──────── Data provided ────────

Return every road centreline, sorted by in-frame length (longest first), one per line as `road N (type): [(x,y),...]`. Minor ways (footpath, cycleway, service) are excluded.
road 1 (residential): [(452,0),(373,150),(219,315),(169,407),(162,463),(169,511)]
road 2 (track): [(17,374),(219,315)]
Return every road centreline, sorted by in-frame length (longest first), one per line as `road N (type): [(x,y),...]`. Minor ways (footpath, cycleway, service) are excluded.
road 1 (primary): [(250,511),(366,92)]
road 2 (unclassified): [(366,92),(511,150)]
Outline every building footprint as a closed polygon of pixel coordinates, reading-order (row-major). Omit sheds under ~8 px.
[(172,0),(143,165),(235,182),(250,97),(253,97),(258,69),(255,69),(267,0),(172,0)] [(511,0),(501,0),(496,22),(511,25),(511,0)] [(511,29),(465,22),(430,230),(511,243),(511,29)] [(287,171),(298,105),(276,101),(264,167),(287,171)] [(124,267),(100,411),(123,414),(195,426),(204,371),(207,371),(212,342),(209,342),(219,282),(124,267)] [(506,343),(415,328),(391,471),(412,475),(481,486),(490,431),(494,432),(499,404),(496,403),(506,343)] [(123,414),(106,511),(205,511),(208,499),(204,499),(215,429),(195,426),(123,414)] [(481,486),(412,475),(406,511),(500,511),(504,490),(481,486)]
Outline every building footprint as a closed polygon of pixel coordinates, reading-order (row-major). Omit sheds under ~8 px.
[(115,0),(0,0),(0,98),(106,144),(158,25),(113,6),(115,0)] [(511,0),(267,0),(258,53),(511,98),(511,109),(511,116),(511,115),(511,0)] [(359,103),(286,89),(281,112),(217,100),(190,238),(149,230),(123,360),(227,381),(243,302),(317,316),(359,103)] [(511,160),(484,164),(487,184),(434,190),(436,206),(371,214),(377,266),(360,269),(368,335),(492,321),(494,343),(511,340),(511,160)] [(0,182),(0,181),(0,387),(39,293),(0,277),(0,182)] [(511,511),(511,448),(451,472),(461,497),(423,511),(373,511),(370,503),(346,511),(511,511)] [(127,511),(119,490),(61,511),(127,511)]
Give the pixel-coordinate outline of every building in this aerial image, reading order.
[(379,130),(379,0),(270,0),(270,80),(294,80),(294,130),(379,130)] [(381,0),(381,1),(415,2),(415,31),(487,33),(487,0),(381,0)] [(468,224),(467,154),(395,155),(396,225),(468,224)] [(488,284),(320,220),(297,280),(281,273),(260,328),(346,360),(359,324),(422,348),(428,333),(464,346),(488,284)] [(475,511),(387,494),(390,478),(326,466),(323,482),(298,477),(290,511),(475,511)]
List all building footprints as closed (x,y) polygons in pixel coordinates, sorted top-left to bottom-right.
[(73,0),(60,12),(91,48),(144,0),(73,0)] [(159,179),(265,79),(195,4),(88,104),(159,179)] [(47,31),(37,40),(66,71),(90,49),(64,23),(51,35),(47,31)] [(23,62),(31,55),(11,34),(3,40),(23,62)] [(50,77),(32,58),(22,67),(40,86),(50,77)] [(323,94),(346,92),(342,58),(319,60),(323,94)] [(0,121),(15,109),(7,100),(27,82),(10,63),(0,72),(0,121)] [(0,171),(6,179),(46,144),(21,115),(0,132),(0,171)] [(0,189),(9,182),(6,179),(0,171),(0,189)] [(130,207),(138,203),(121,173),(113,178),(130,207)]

────────

What you are asked to do
Reproduce the rows above in full, swapping every occurrence of "centreline" for "centerline" and leaving all other text unchanged.

Output
Return every road centerline, sorted by in-frame length (longest first), one per line as `road N (type): [(x,y),...]`. Minor ways (footpath, cycleway, service) are excluded.
road 1 (residential): [(452,0),(373,150),(219,315),(169,407),(162,463),(169,511)]
road 2 (track): [(17,374),(219,315)]
Return every road centerline, sorted by in-frame length (longest first), one per line as `road N (type): [(x,y),...]`. Minor ways (footpath, cycleway, service) are excluded.
road 1 (primary): [(250,511),(366,92)]
road 2 (unclassified): [(366,92),(511,150)]
Outline every building footprint as a closed polygon of pixel coordinates, reading-order (row-major). Omit sheds under ~8 px.
[(172,0),(143,165),(235,182),(250,97),(253,97),(258,69),(255,69),(267,0),(172,0)] [(511,0),(501,0),(496,22),(511,25),(511,0)] [(511,29),(465,22),(430,230),(511,243),(511,29)] [(287,171),(298,105),(276,101),(264,167),(287,171)] [(124,267),(100,411),(123,414),(195,426),(204,371),(207,371),(212,342),(209,342),(219,282),(124,267)] [(506,343),(415,328),(391,471),(412,475),(481,486),(490,431),(494,432),(499,404),(496,403),(506,343)] [(123,414),(106,511),(205,511),(208,499),(204,499),(215,429),(195,426),(123,414)] [(481,486),(412,475),(406,511),(500,511),(504,490),(481,486)]
Outline every building footprint as a closed polygon of pixel coordinates, reading-order (row-major). Omit sheds under ~8 px.
[(115,0),(0,0),(0,98),(106,144),(158,25),(113,6),(115,0)] [(511,0),(267,0),(258,53),(511,98),(511,109),(511,116),(511,115),(511,0)] [(359,103),(286,89),(281,112),(217,100),(190,238),(149,230),(123,360),(227,381),(243,302),(317,316),(359,103)] [(511,160),(484,164),(487,184),(434,190),(436,206),(371,214),(377,266),(360,269),(368,335),(492,321),(494,343),(511,340),(511,160)] [(0,182),(0,181),(0,387),(39,293),(0,277),(0,182)] [(511,511),(511,448),(451,472),(461,497),(423,511),(373,511),(370,503),(346,511),(511,511)] [(127,511),(119,490),(61,511),(127,511)]
Give the pixel-coordinate outline of every building in this aerial image, reading order.
[(379,130),(379,0),(270,0),(270,80),(294,80),(294,130),(379,130)] [(381,0),(381,1),(415,2),(415,31),(487,33),(487,0),(381,0)] [(468,224),(467,154),(395,155),(396,225),(468,224)] [(488,284),(320,220),(297,280),(281,273),(260,328),(346,360),(359,324),(422,348),(428,333),(464,346),(488,284)] [(475,511),(387,494),(390,478),(326,466),(323,482),(298,477),(290,511),(475,511)]
List all building footprints as closed (x,y) polygons in pixel coordinates, sorted top-left to bottom-right.
[(73,0),(60,12),(91,48),(144,0),(73,0)] [(159,179),(265,79),(195,4),(88,104),(159,179)] [(47,31),(37,40),(66,71),(90,49),(64,23),(51,35),(47,31)] [(23,62),(31,55),(11,34),(3,40),(23,62)] [(50,77),(32,58),(22,67),(40,86),(50,77)] [(323,94),(346,92),(342,58),(319,60),(323,94)] [(0,121),(15,109),(7,100),(27,82),(10,63),(0,72),(0,121)] [(0,171),(6,179),(46,144),(21,115),(0,132),(0,171)] [(0,189),(9,182),(6,179),(0,171),(0,189)] [(130,207),(138,203),(121,173),(113,178),(130,207)]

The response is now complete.